About this task:
Word for word, copy out the entries below, but not the pictures in them.

Input for this task:
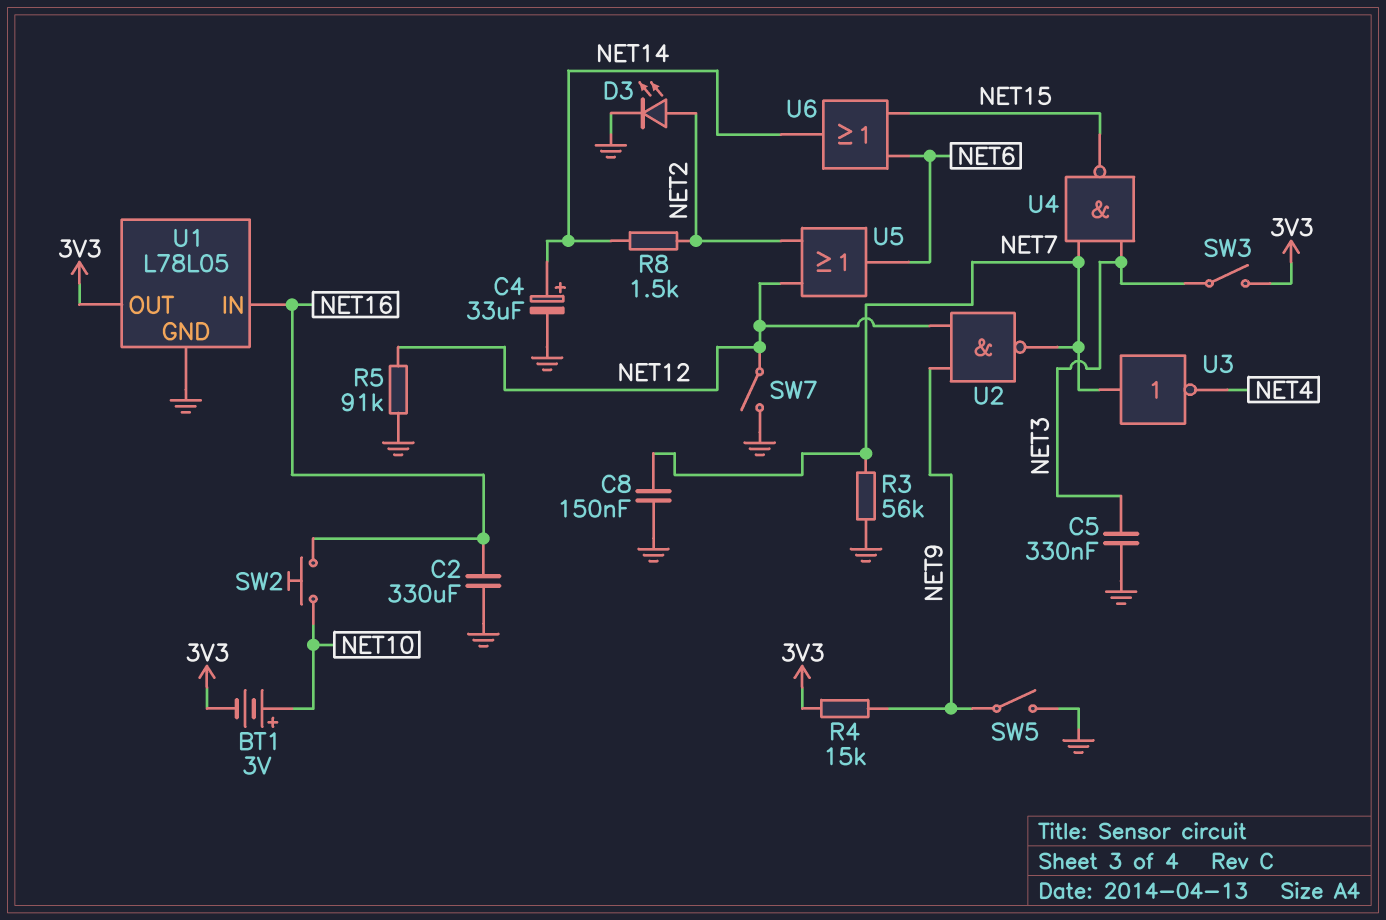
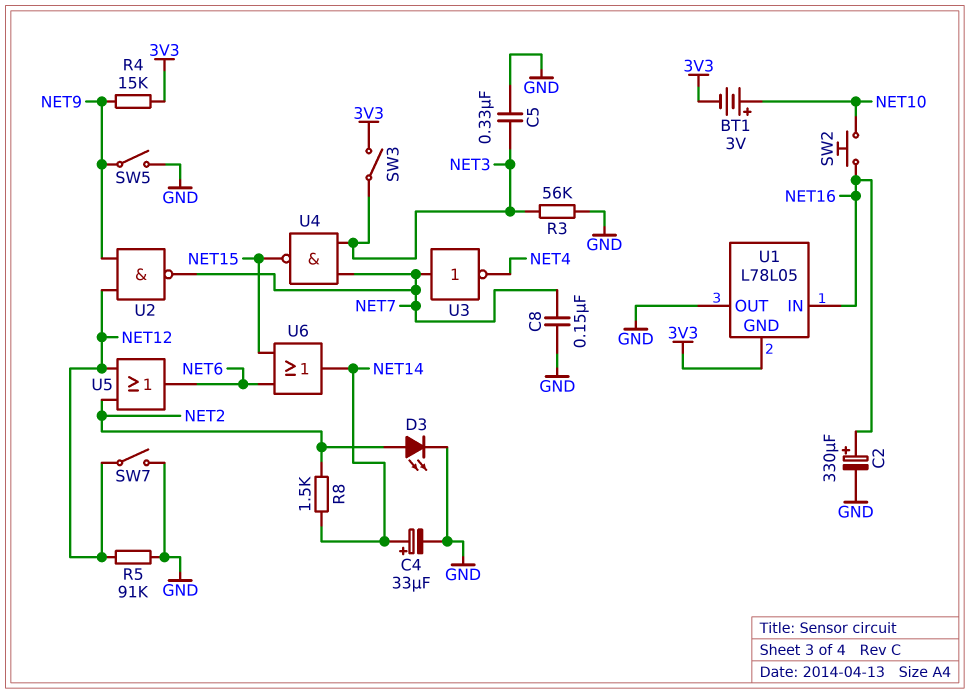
C2: 330uF (GND, NET16) -> 330uF (plus NET16, minus GND)
R3: 56k (GND, NET7) -> 56k (GND, NET3)
U1 pin GND: GND -> 3V3
U1 pin OUT: 3V3 -> GND

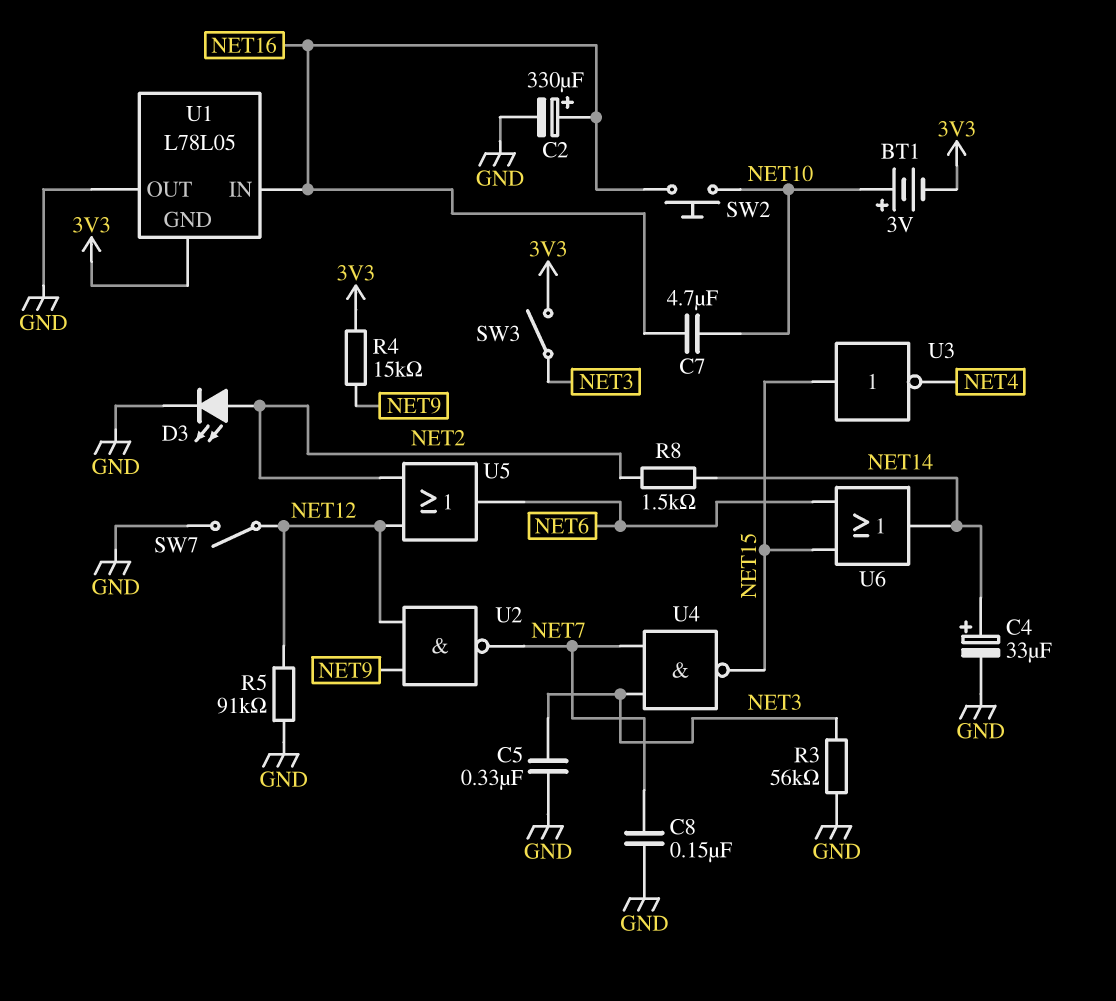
C7: none -> 4.7uF (NET10, NET16)
SW5: switch (GND, NET9) -> none
U3: NOT (in NET7, out NET4) -> NOT (in NET15, out NET4)

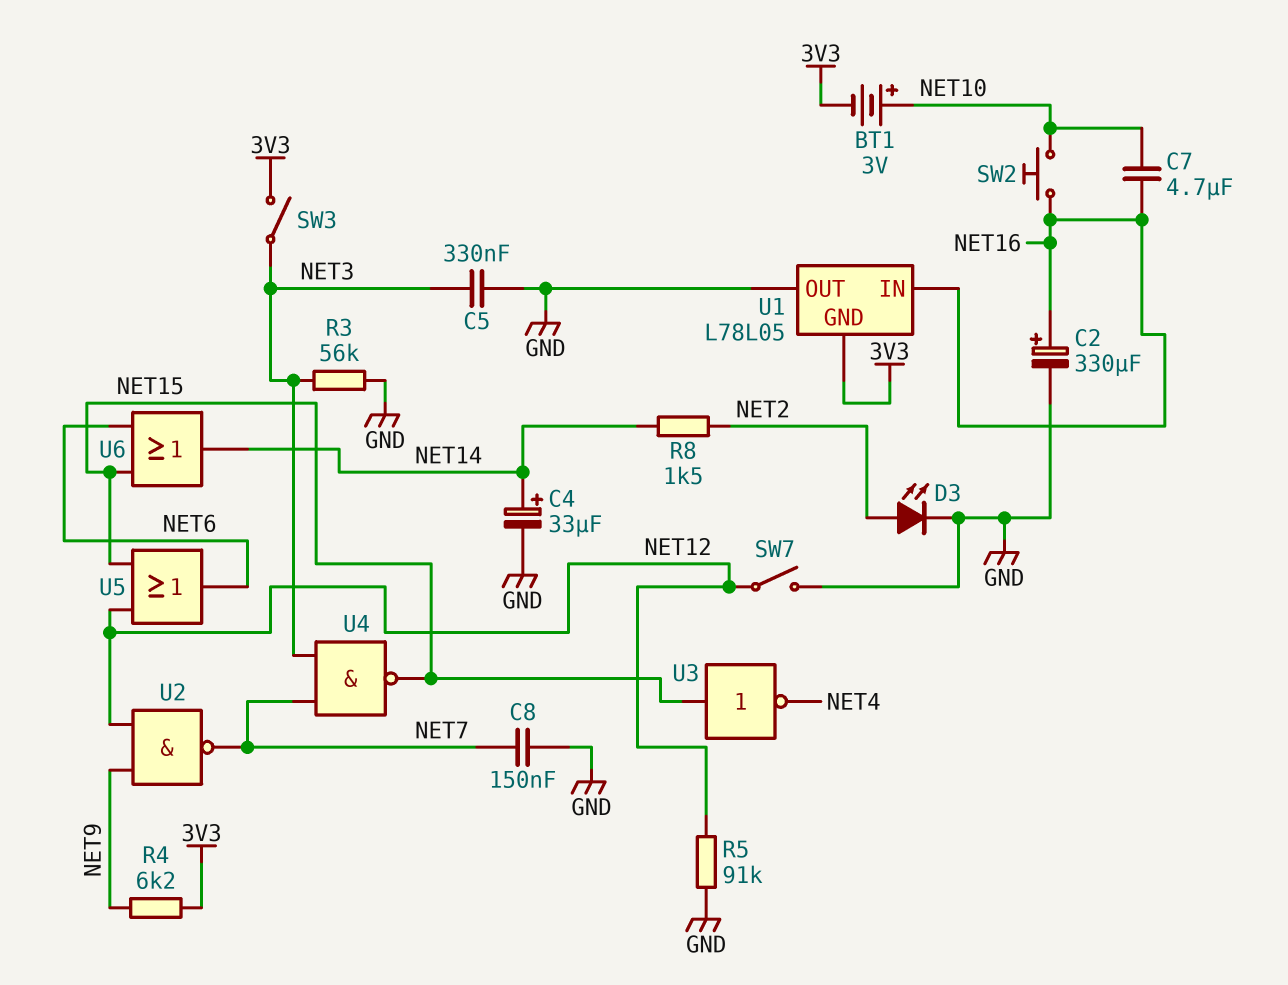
R4: 15k (3V3, NET9) -> 6.2k (3V3, NET9)
U5: OR (in NET2, in NET12, out NET6) -> OR (in NET12, in NET15, out NET6)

Response:
C2: 330uF (GND, NET16) -> 330uF (plus NET16, minus GND)
R3: 56k (GND, NET7) -> 56k (GND, NET3)
U1 pin GND: GND -> 3V3
U1 pin OUT: 3V3 -> GND

C7: none -> 4.7uF (NET10, NET16)
SW5: switch (GND, NET9) -> none
U3: NOT (in NET7, out NET4) -> NOT (in NET15, out NET4)

R4: 15k (3V3, NET9) -> 6.2k (3V3, NET9)
U5: OR (in NET2, in NET12, out NET6) -> OR (in NET12, in NET15, out NET6)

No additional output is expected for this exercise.